Exercise
Only an exact repeat of the listing, without its images, counts as the answer.

Information supplied
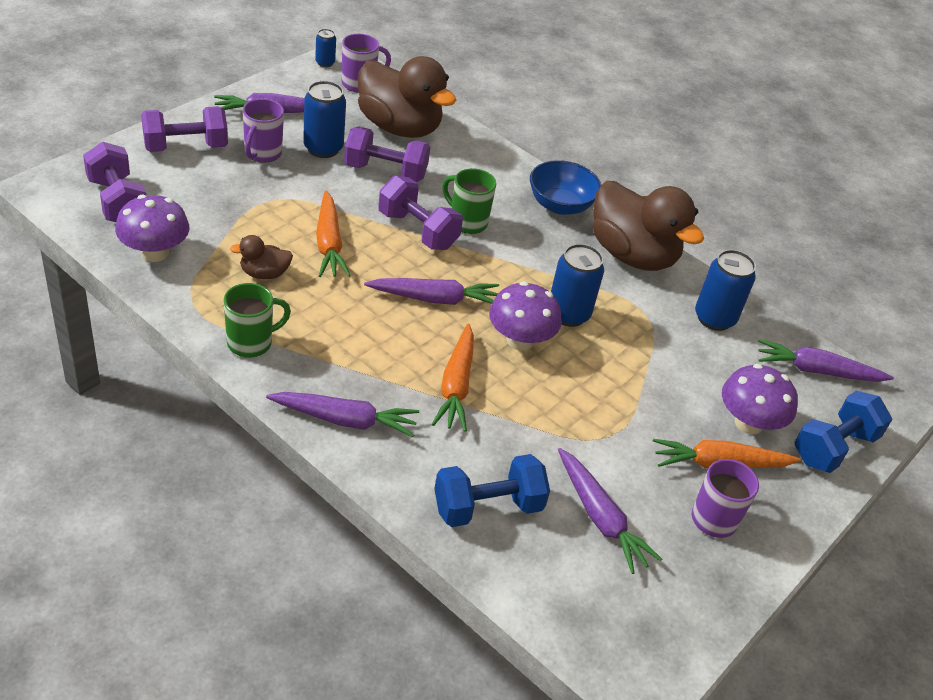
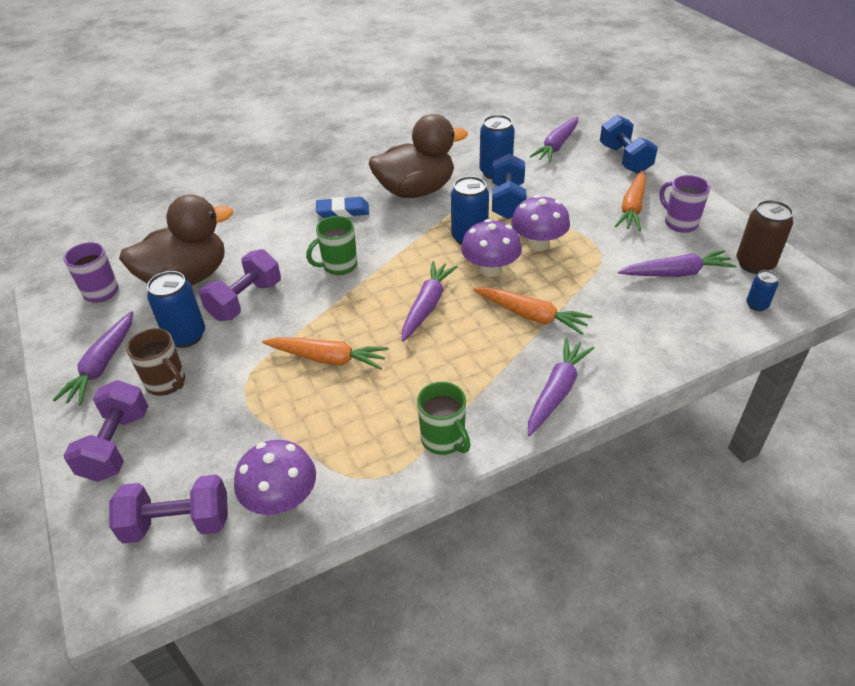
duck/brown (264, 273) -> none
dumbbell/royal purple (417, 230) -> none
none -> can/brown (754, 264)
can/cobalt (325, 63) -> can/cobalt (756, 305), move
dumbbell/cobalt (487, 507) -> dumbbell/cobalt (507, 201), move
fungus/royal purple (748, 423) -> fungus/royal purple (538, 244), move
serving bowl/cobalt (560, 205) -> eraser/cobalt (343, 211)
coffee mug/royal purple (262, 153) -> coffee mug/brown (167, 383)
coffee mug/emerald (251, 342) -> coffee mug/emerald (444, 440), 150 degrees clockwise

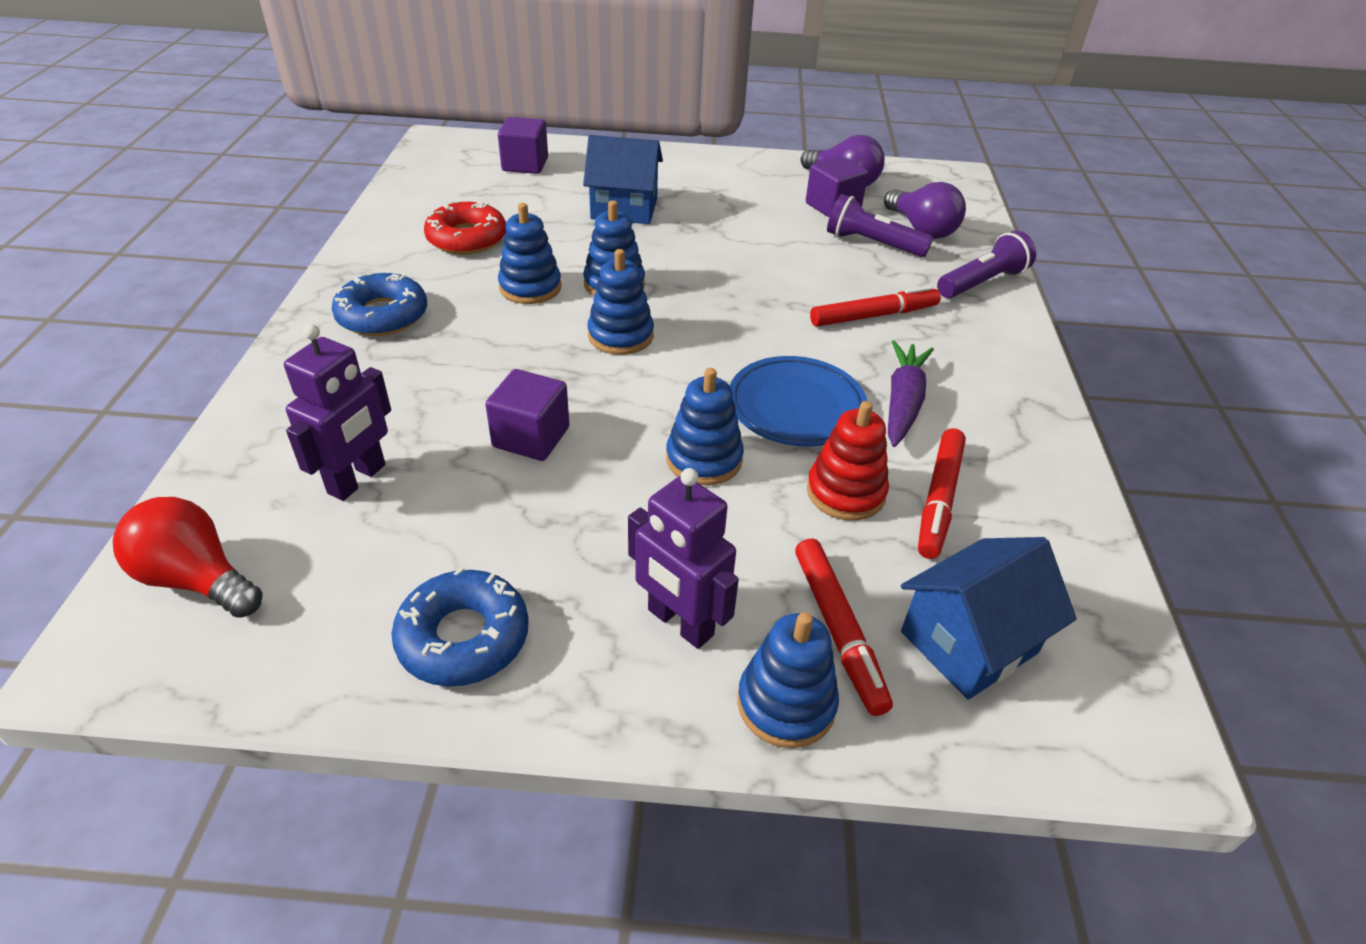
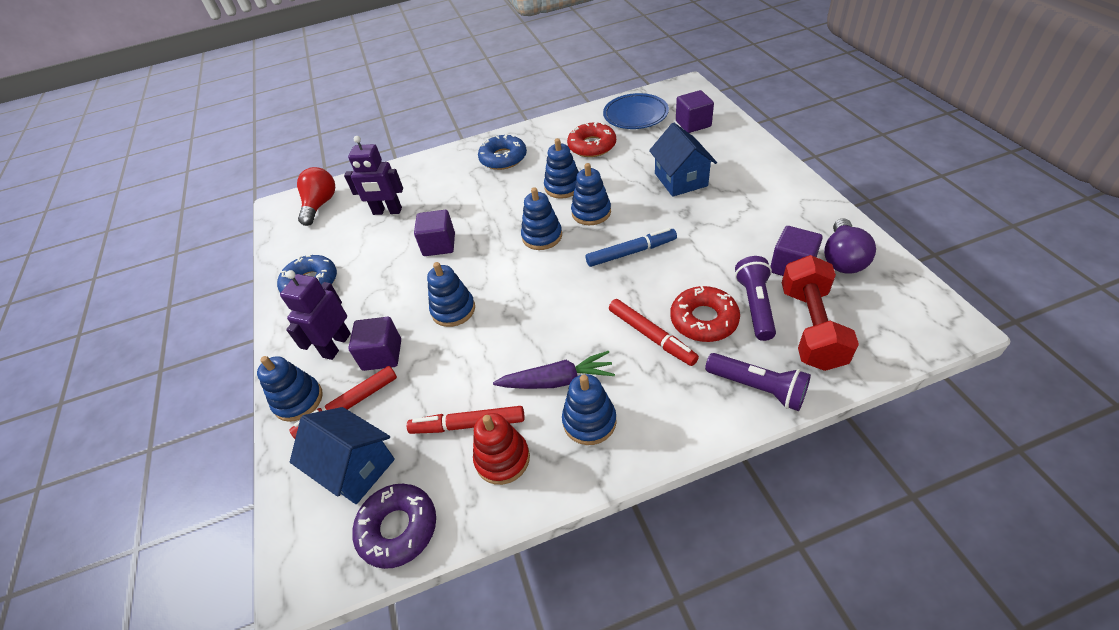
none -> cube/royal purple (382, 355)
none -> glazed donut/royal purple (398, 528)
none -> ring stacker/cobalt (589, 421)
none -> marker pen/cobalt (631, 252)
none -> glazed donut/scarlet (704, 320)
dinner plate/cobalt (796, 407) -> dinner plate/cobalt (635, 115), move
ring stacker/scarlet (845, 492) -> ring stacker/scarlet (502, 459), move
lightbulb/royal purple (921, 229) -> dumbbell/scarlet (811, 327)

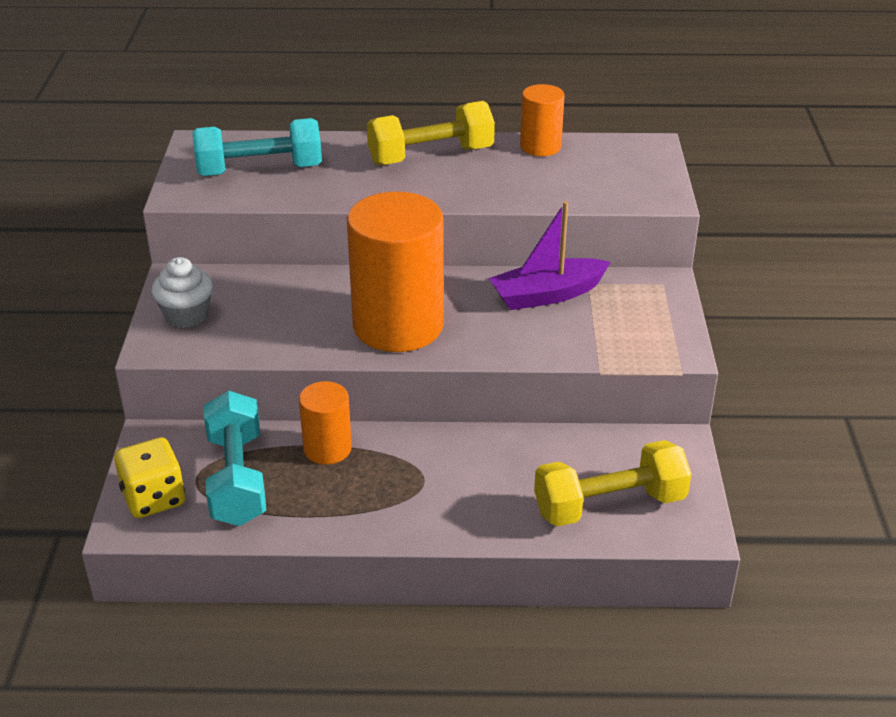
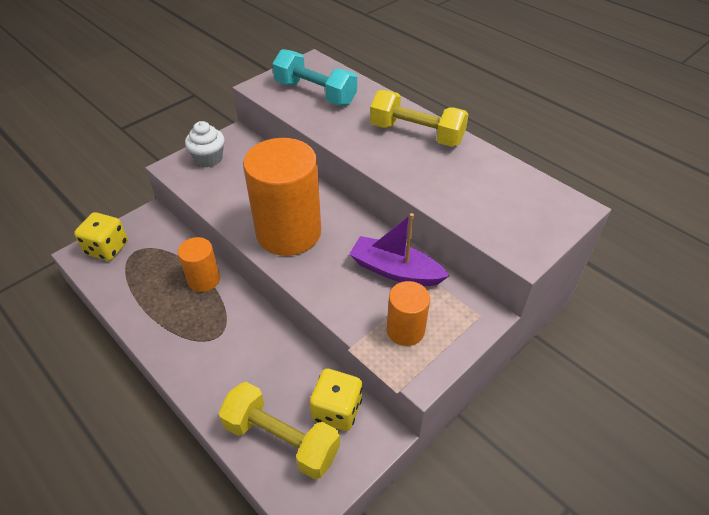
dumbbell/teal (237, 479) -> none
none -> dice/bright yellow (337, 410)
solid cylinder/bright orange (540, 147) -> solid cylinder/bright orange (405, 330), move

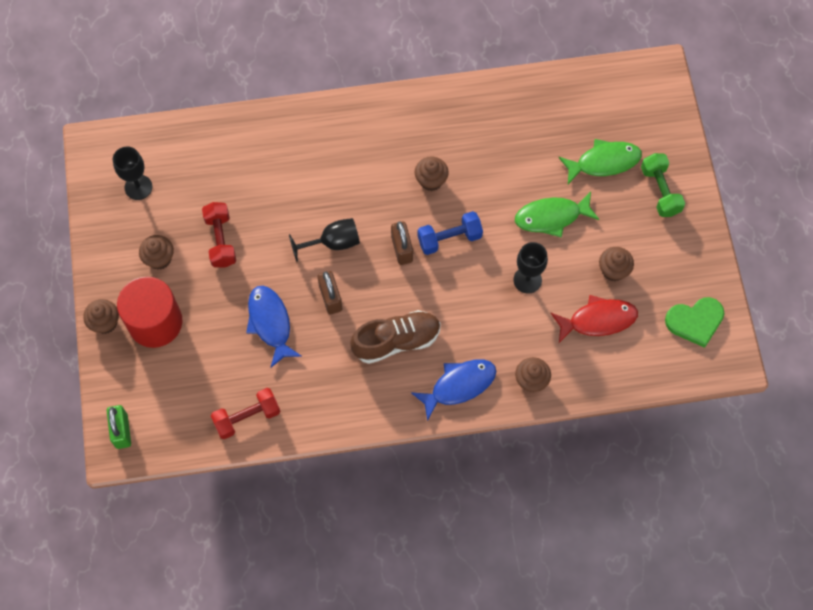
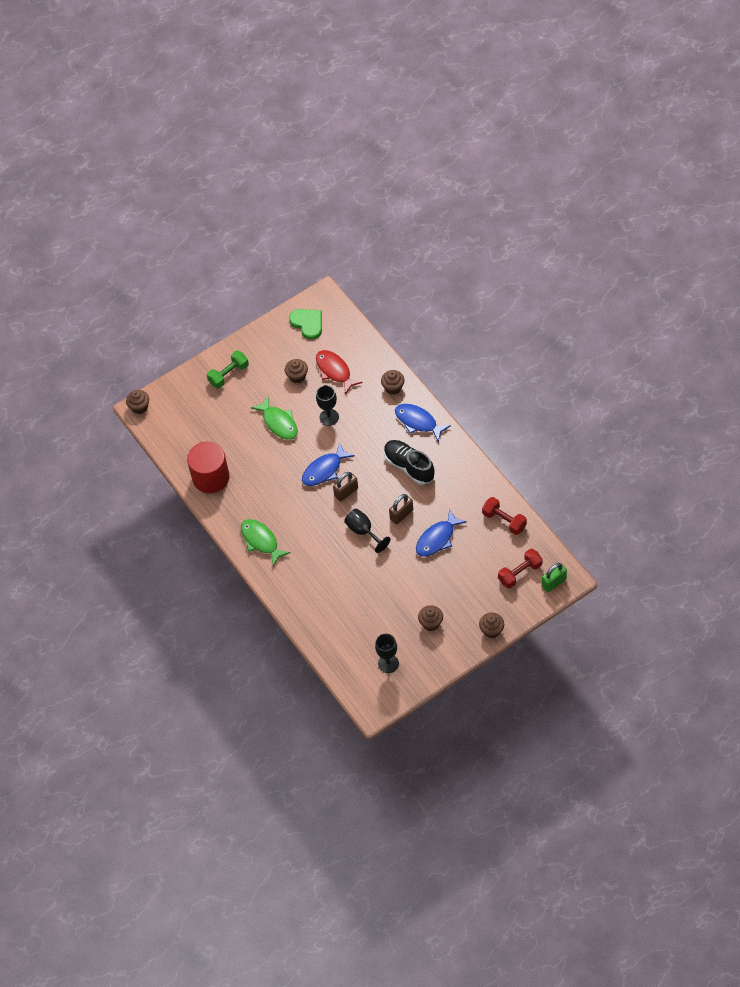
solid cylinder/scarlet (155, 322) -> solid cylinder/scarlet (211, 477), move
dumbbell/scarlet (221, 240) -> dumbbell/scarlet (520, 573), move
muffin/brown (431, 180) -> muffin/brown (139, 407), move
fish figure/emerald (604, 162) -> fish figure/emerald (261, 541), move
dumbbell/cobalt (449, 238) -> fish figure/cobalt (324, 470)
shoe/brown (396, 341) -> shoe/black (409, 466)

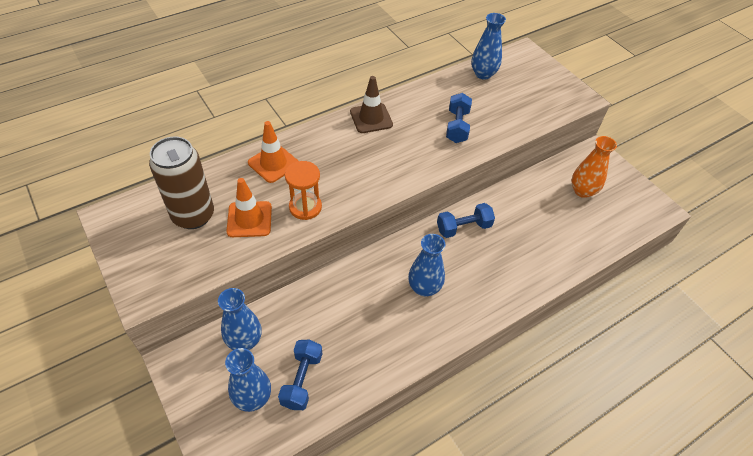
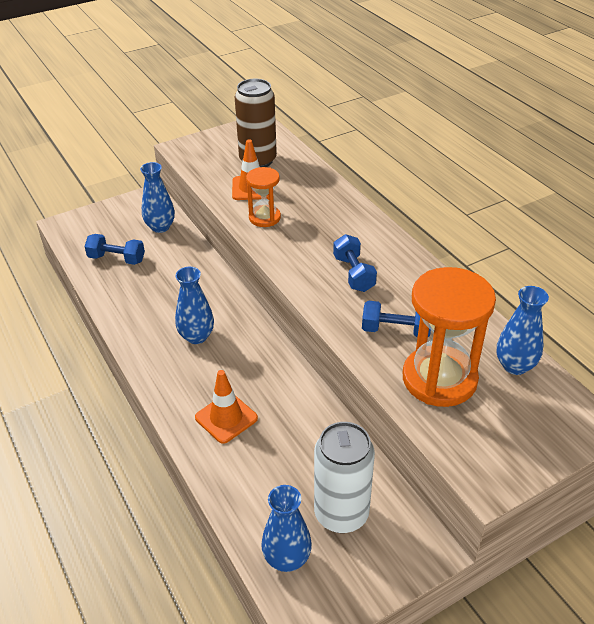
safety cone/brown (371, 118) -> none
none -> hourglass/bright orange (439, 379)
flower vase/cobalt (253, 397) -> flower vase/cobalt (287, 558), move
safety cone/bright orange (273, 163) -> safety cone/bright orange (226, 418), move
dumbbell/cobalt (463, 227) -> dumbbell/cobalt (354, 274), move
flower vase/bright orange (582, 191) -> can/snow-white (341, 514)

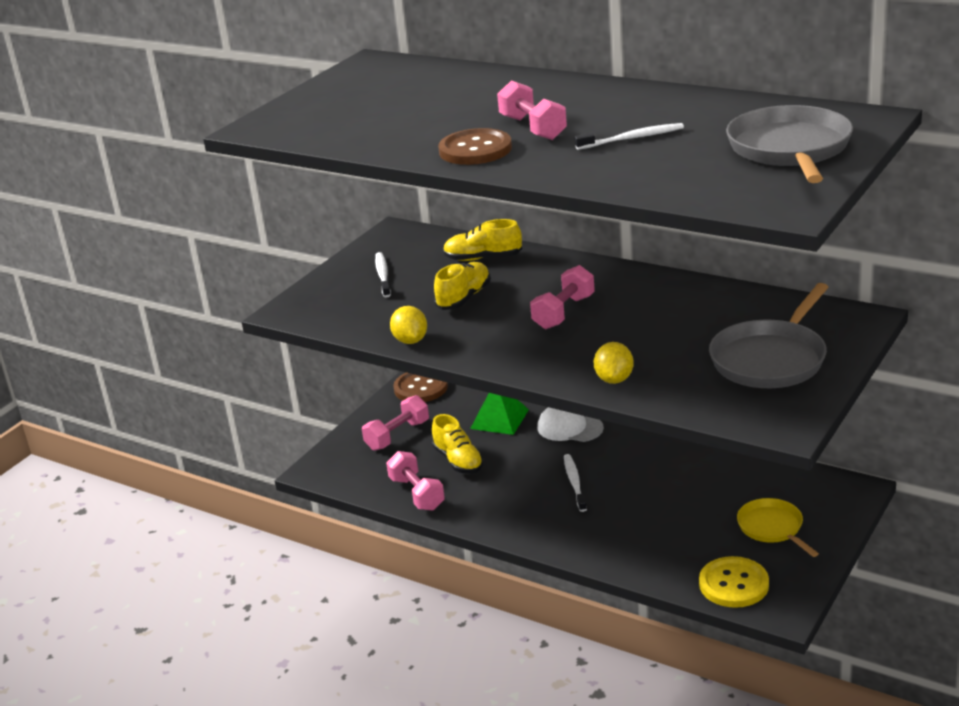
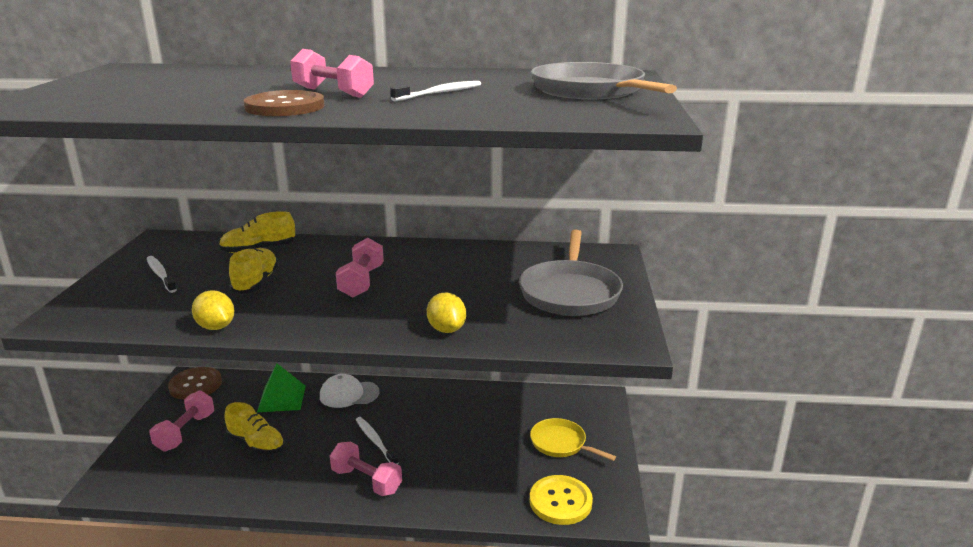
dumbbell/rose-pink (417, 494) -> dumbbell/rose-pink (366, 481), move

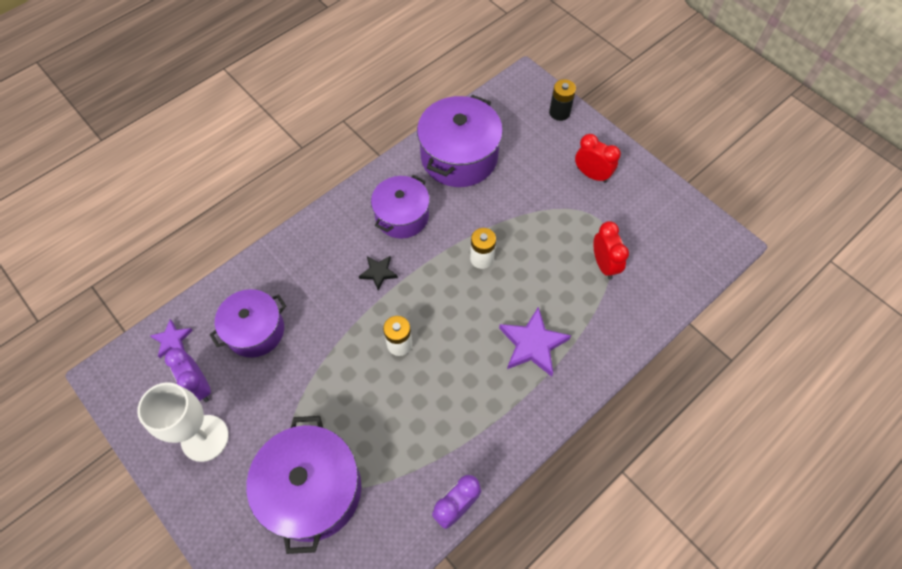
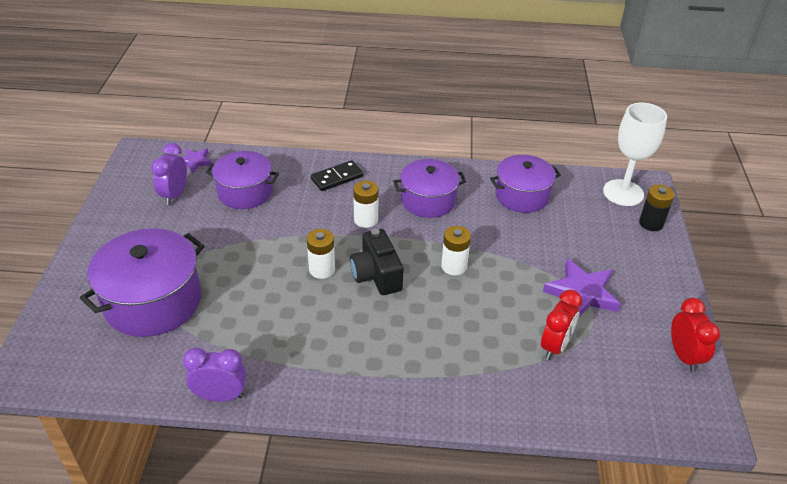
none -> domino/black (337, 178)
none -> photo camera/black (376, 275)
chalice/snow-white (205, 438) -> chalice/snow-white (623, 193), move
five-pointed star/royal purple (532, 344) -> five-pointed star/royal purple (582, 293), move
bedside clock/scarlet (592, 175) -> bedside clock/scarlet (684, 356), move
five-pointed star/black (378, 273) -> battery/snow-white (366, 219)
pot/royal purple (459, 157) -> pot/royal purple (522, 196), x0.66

Written response
duck/brown (264, 273) -> none
dumbbell/royal purple (417, 230) -> none
none -> can/brown (754, 264)
can/cobalt (325, 63) -> can/cobalt (756, 305), move
dumbbell/cobalt (487, 507) -> dumbbell/cobalt (507, 201), move
fungus/royal purple (748, 423) -> fungus/royal purple (538, 244), move
serving bowl/cobalt (560, 205) -> eraser/cobalt (343, 211)
coffee mug/royal purple (262, 153) -> coffee mug/brown (167, 383)
coffee mug/emerald (251, 342) -> coffee mug/emerald (444, 440), 150 degrees clockwise

none -> cube/royal purple (382, 355)
none -> glazed donut/royal purple (398, 528)
none -> ring stacker/cobalt (589, 421)
none -> marker pen/cobalt (631, 252)
none -> glazed donut/scarlet (704, 320)
dinner plate/cobalt (796, 407) -> dinner plate/cobalt (635, 115), move
ring stacker/scarlet (845, 492) -> ring stacker/scarlet (502, 459), move
lightbulb/royal purple (921, 229) -> dumbbell/scarlet (811, 327)

dumbbell/teal (237, 479) -> none
none -> dice/bright yellow (337, 410)
solid cylinder/bright orange (540, 147) -> solid cylinder/bright orange (405, 330), move

solid cylinder/scarlet (155, 322) -> solid cylinder/scarlet (211, 477), move
dumbbell/scarlet (221, 240) -> dumbbell/scarlet (520, 573), move
muffin/brown (431, 180) -> muffin/brown (139, 407), move
fish figure/emerald (604, 162) -> fish figure/emerald (261, 541), move
dumbbell/cobalt (449, 238) -> fish figure/cobalt (324, 470)
shoe/brown (396, 341) -> shoe/black (409, 466)

safety cone/brown (371, 118) -> none
none -> hourglass/bright orange (439, 379)
flower vase/cobalt (253, 397) -> flower vase/cobalt (287, 558), move
safety cone/bright orange (273, 163) -> safety cone/bright orange (226, 418), move
dumbbell/cobalt (463, 227) -> dumbbell/cobalt (354, 274), move
flower vase/bright orange (582, 191) -> can/snow-white (341, 514)

dumbbell/rose-pink (417, 494) -> dumbbell/rose-pink (366, 481), move

none -> domino/black (337, 178)
none -> photo camera/black (376, 275)
chalice/snow-white (205, 438) -> chalice/snow-white (623, 193), move
five-pointed star/royal purple (532, 344) -> five-pointed star/royal purple (582, 293), move
bedside clock/scarlet (592, 175) -> bedside clock/scarlet (684, 356), move
five-pointed star/black (378, 273) -> battery/snow-white (366, 219)
pot/royal purple (459, 157) -> pot/royal purple (522, 196), x0.66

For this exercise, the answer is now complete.